(Entries shown begins)

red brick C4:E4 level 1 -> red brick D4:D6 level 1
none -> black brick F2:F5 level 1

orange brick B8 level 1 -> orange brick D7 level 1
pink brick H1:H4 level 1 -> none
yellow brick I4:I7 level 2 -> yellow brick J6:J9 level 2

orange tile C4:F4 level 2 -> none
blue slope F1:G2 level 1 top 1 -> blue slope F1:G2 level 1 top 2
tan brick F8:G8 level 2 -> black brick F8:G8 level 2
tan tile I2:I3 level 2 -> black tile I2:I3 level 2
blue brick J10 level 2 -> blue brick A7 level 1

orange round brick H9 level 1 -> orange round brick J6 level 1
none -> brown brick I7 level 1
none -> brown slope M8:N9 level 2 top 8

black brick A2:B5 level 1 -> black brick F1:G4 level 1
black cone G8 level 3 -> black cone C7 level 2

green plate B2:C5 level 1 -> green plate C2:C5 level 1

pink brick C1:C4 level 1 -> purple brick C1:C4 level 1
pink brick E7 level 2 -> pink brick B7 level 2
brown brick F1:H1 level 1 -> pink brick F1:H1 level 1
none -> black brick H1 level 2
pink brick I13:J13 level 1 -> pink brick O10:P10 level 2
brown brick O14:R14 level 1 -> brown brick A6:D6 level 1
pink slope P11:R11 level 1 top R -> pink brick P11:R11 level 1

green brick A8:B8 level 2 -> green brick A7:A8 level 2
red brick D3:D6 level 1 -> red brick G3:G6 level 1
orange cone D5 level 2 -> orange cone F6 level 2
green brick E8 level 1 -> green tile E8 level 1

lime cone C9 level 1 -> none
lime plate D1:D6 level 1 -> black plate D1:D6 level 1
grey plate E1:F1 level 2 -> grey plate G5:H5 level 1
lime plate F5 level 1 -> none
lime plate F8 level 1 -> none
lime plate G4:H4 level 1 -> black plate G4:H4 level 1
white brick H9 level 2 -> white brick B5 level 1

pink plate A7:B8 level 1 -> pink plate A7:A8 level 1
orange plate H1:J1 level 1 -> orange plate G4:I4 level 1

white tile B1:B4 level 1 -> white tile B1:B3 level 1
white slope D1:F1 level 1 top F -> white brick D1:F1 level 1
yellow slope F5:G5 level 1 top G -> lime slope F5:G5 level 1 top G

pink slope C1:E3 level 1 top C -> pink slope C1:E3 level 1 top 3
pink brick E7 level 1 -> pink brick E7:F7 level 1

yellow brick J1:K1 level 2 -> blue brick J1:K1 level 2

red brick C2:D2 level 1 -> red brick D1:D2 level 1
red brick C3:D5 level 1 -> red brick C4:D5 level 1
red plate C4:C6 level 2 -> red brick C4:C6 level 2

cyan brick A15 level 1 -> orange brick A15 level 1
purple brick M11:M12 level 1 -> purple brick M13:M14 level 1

(Entries shown ends)

### Prompt:
Only this range is to be output: the line that contains "green brick A8:B8" through the last line of the records above, both inclusive.

### Output:
green brick A8:B8 level 2 -> green brick A7:A8 level 2
red brick D3:D6 level 1 -> red brick G3:G6 level 1
orange cone D5 level 2 -> orange cone F6 level 2
green brick E8 level 1 -> green tile E8 level 1

lime cone C9 level 1 -> none
lime plate D1:D6 level 1 -> black plate D1:D6 level 1
grey plate E1:F1 level 2 -> grey plate G5:H5 level 1
lime plate F5 level 1 -> none
lime plate F8 level 1 -> none
lime plate G4:H4 level 1 -> black plate G4:H4 level 1
white brick H9 level 2 -> white brick B5 level 1

pink plate A7:B8 level 1 -> pink plate A7:A8 level 1
orange plate H1:J1 level 1 -> orange plate G4:I4 level 1

white tile B1:B4 level 1 -> white tile B1:B3 level 1
white slope D1:F1 level 1 top F -> white brick D1:F1 level 1
yellow slope F5:G5 level 1 top G -> lime slope F5:G5 level 1 top G

pink slope C1:E3 level 1 top C -> pink slope C1:E3 level 1 top 3
pink brick E7 level 1 -> pink brick E7:F7 level 1

yellow brick J1:K1 level 2 -> blue brick J1:K1 level 2

red brick C2:D2 level 1 -> red brick D1:D2 level 1
red brick C3:D5 level 1 -> red brick C4:D5 level 1
red plate C4:C6 level 2 -> red brick C4:C6 level 2

cyan brick A15 level 1 -> orange brick A15 level 1
purple brick M11:M12 level 1 -> purple brick M13:M14 level 1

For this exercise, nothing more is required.